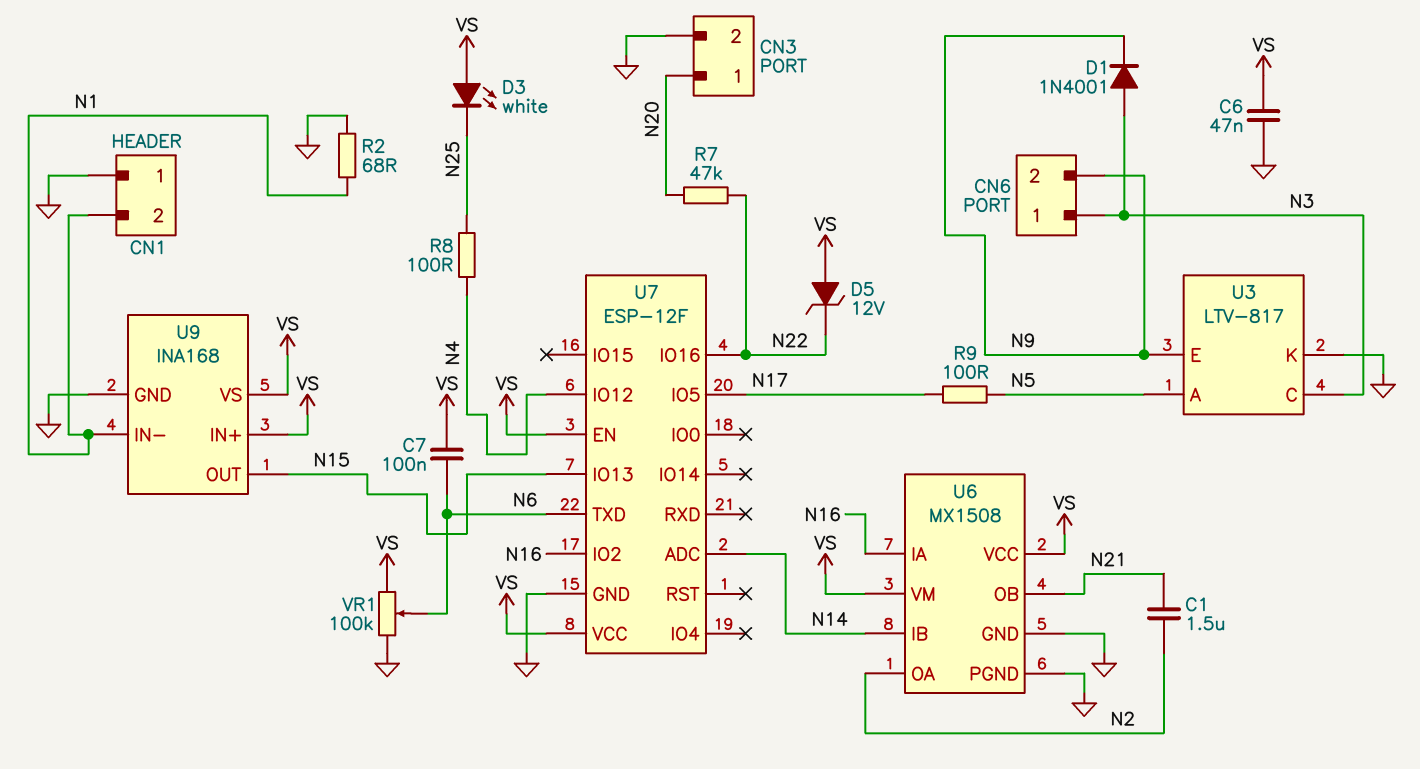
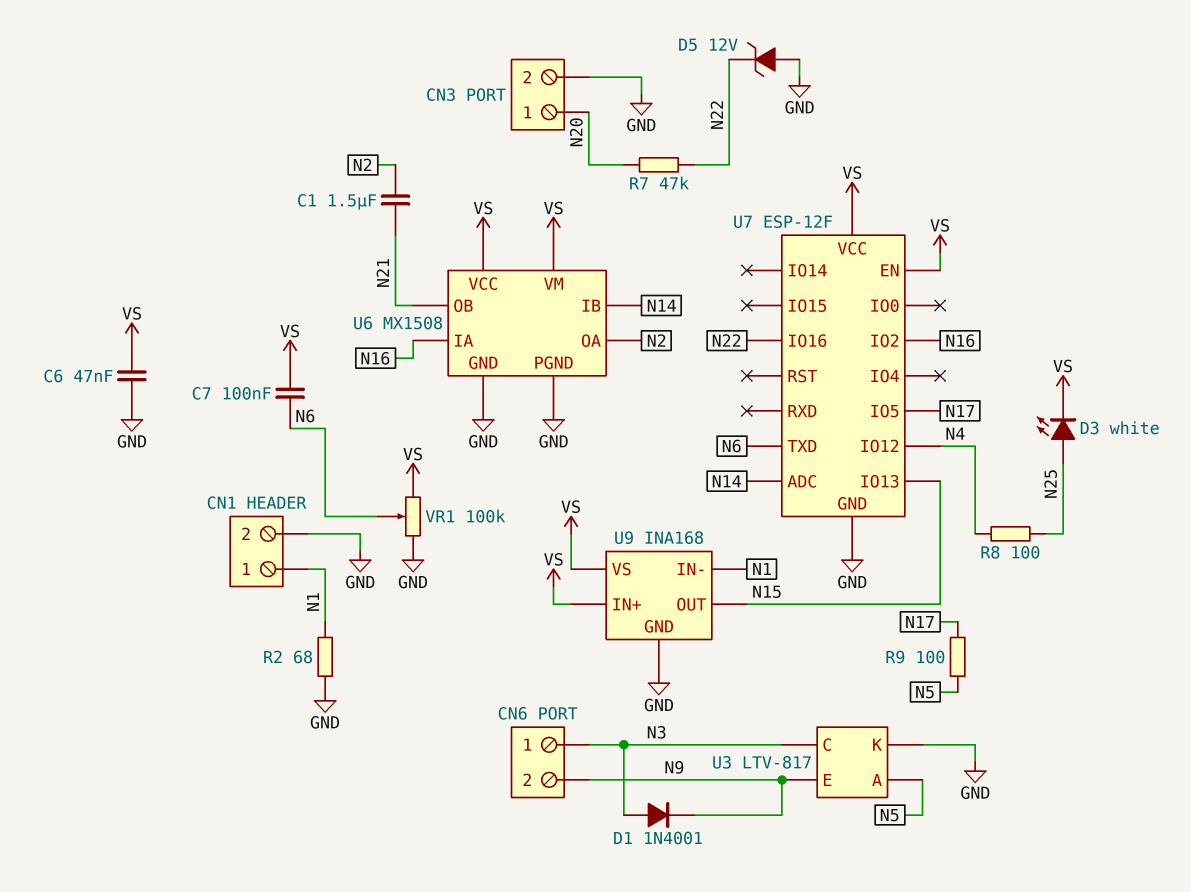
CN1 pin 1: GND -> N1
CN1 pin 2: N1 -> GND
D3: LED white (A VS, K N25) -> LED white (A N25, K VS)
D5: zener 12V (A VS, K N22) -> zener 12V (A GND, K N22)

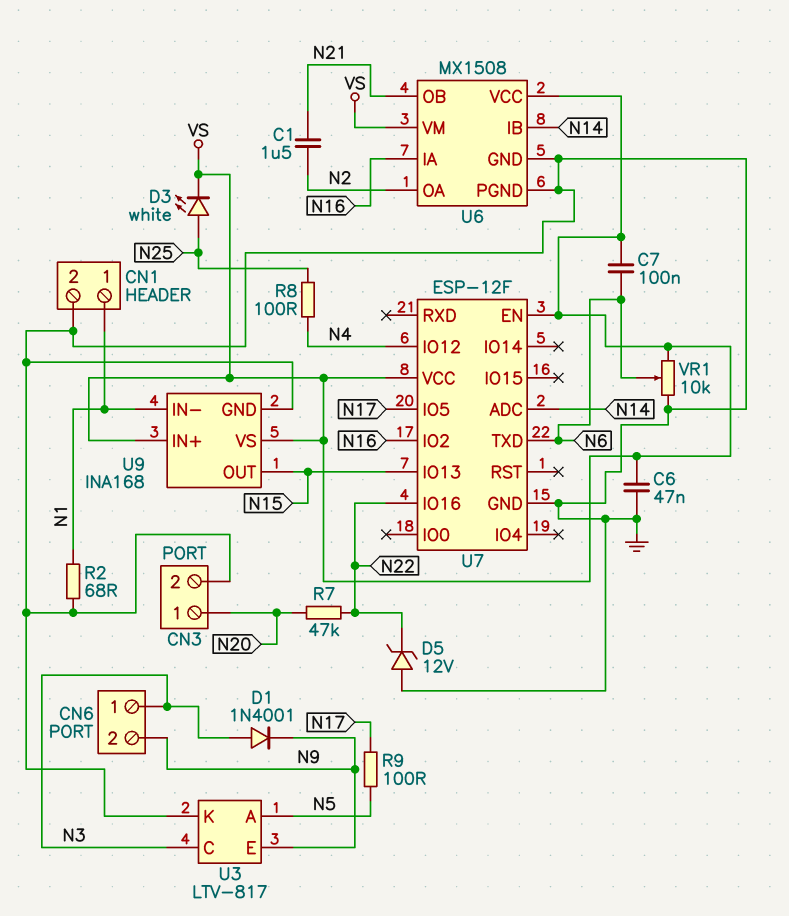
VR1: 100k (GND, VS, wiper N6) -> 10k (GND, VS, wiper N6)

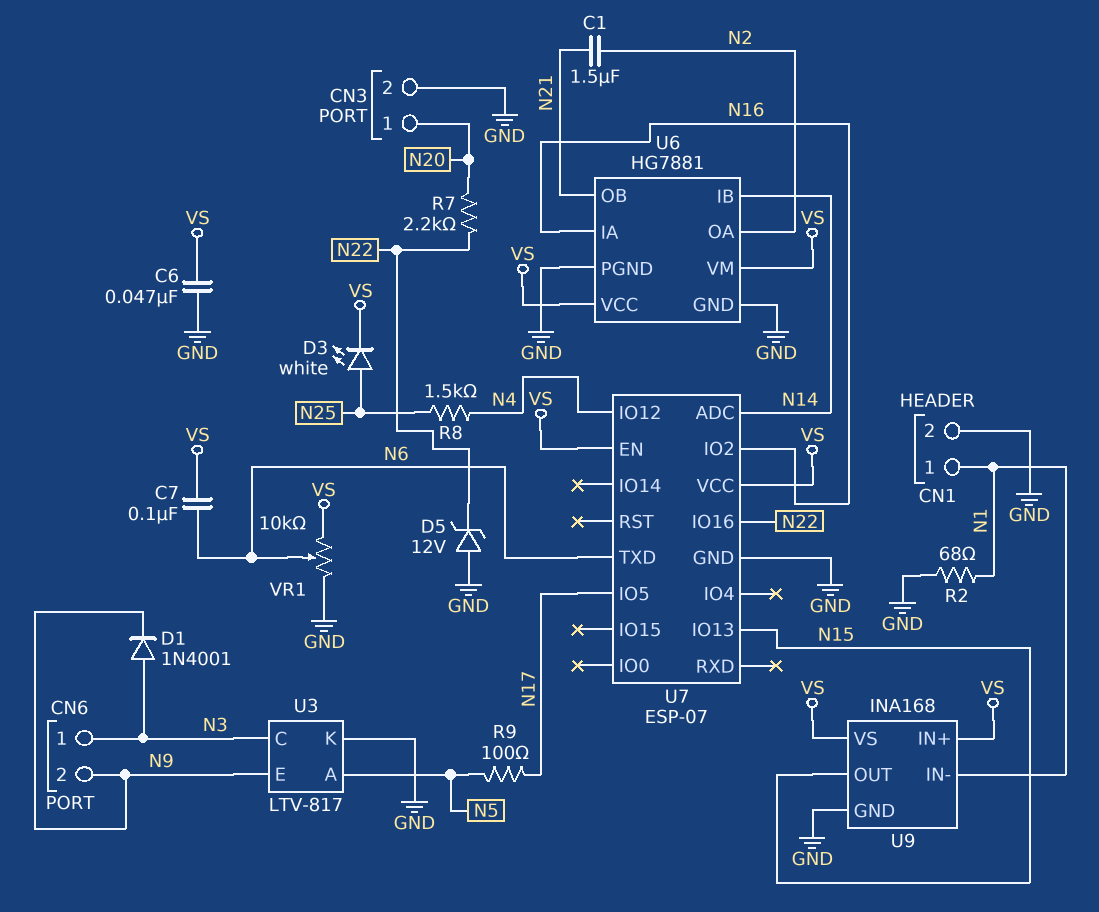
R7: 47k (N20, N22) -> 2.2k (N20, N22)
R8: 100 (N4, N25) -> 1.5k (N4, N25)
U6: MX1508 -> HG7881
U7: ESP-12F -> ESP-07

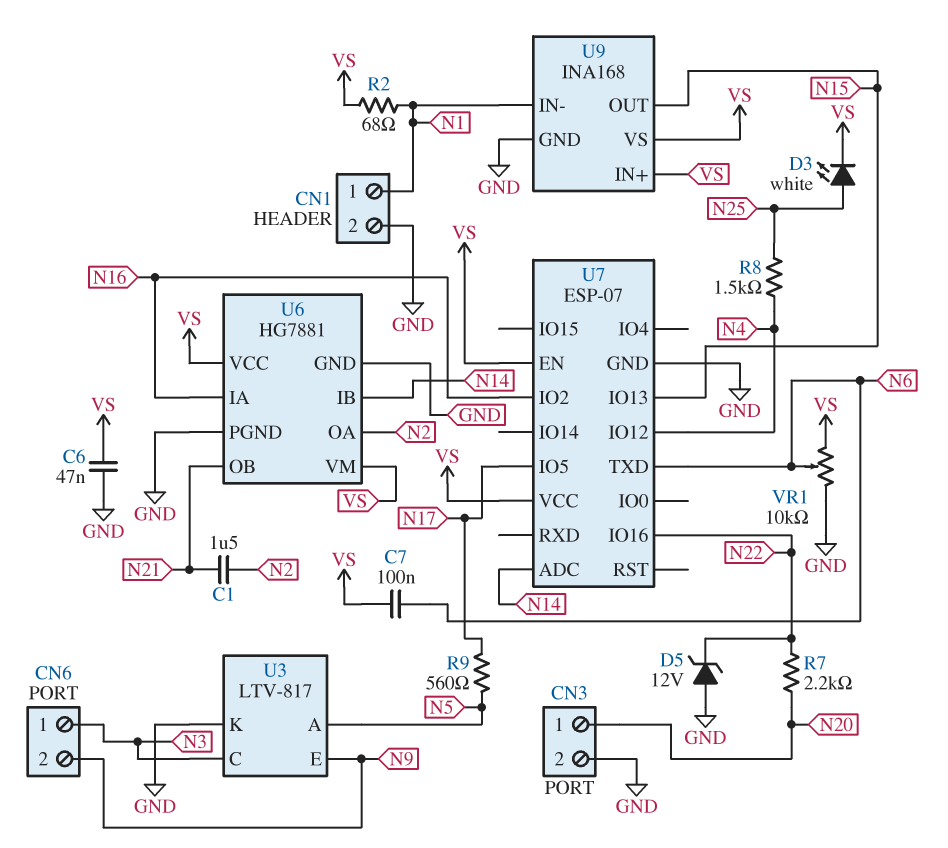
D1: diode 1N4001 (A N3, K N9) -> none
R2: 68 (GND, N1) -> 68 (N1, VS)
R9: 100 (N5, N17) -> 560 (N5, N17)

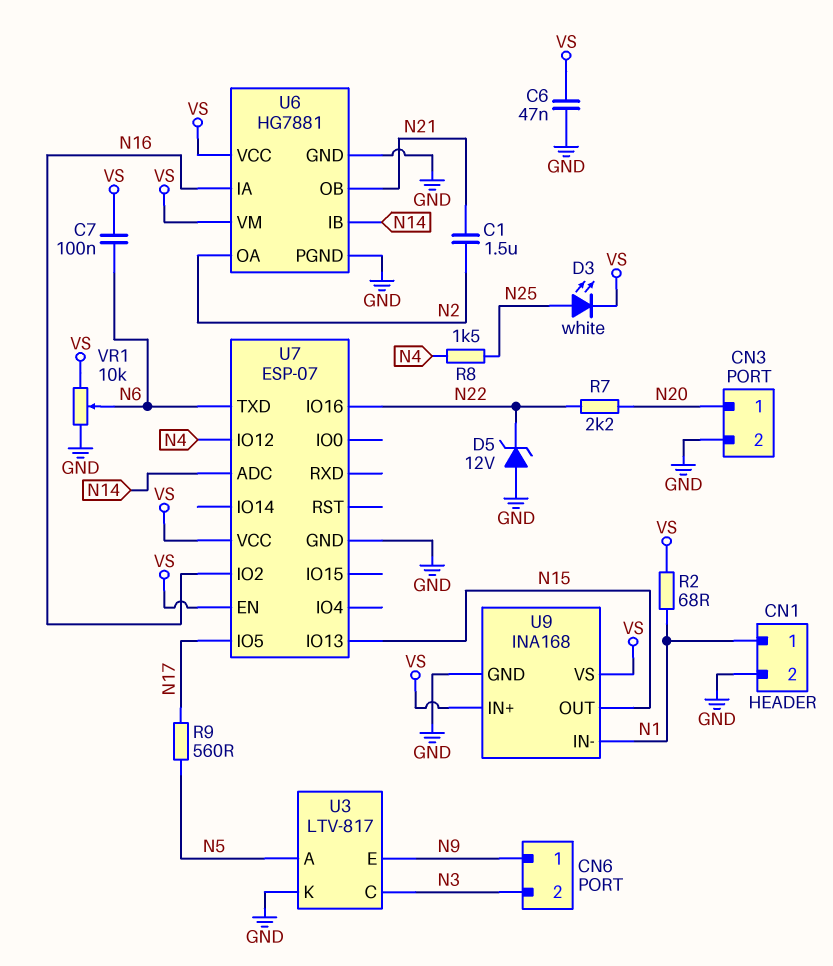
CN6 pin 1: N3 -> N9
CN6 pin 2: N9 -> N3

···

**Directions:** Repeat the lines of the records verbatim, starting at the line containing "VR1: 100k (GND, VS, wiper" and stopping after the final line. Images stay out.

**Response to the exercise:**
VR1: 100k (GND, VS, wiper N6) -> 10k (GND, VS, wiper N6)

R7: 47k (N20, N22) -> 2.2k (N20, N22)
R8: 100 (N4, N25) -> 1.5k (N4, N25)
U6: MX1508 -> HG7881
U7: ESP-12F -> ESP-07

D1: diode 1N4001 (A N3, K N9) -> none
R2: 68 (GND, N1) -> 68 (N1, VS)
R9: 100 (N5, N17) -> 560 (N5, N17)

CN6 pin 1: N3 -> N9
CN6 pin 2: N9 -> N3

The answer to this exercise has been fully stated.